▶ _Provided material_
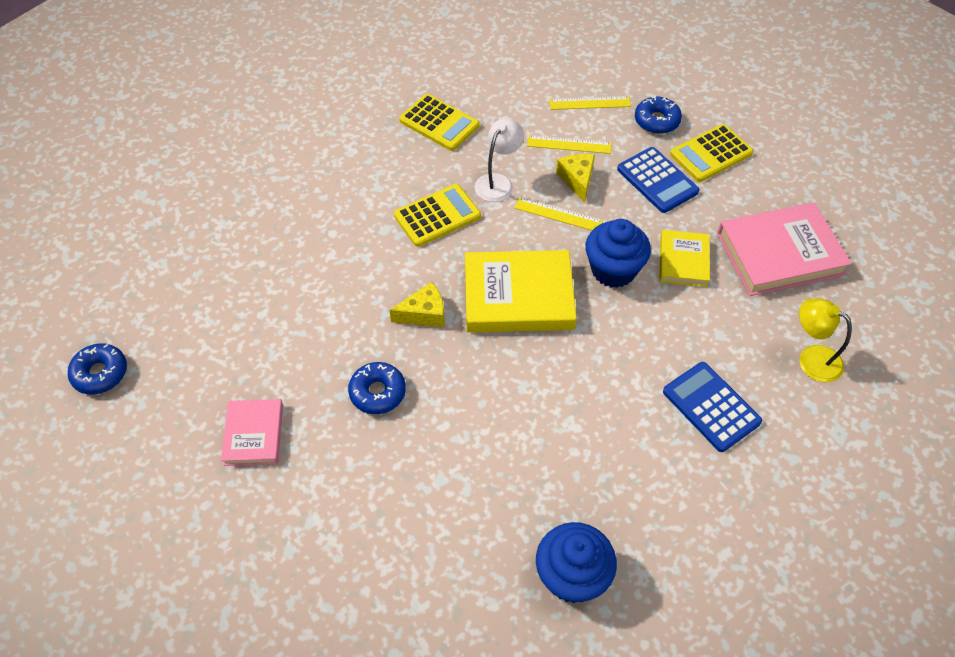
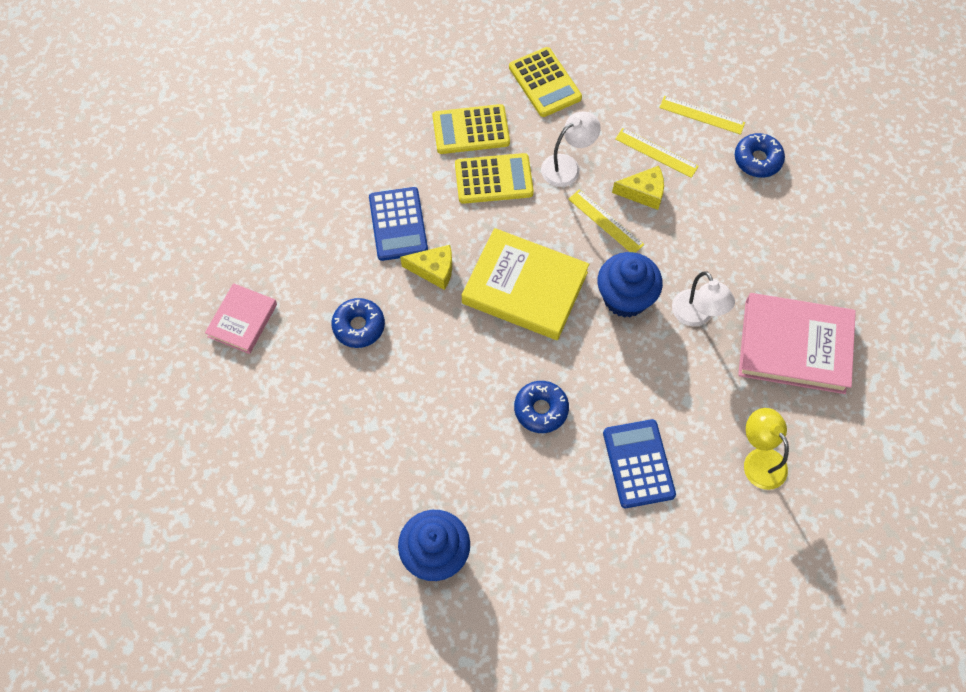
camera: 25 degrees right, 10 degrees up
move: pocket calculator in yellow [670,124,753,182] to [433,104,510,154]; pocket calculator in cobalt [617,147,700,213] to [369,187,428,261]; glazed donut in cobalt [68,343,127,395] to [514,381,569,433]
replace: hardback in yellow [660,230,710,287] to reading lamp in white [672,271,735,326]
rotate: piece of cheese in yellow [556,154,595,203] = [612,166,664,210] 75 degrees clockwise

▶ _Prompt_
Copy all the material exactly; omit images.

▶ _Exercise output_
camera: 25 degrees right, 10 degrees up
move: pocket calculator in yellow [670,124,753,182] to [433,104,510,154]; pocket calculator in cobalt [617,147,700,213] to [369,187,428,261]; glazed donut in cobalt [68,343,127,395] to [514,381,569,433]
replace: hardback in yellow [660,230,710,287] to reading lamp in white [672,271,735,326]
rotate: piece of cheese in yellow [556,154,595,203] = [612,166,664,210] 75 degrees clockwise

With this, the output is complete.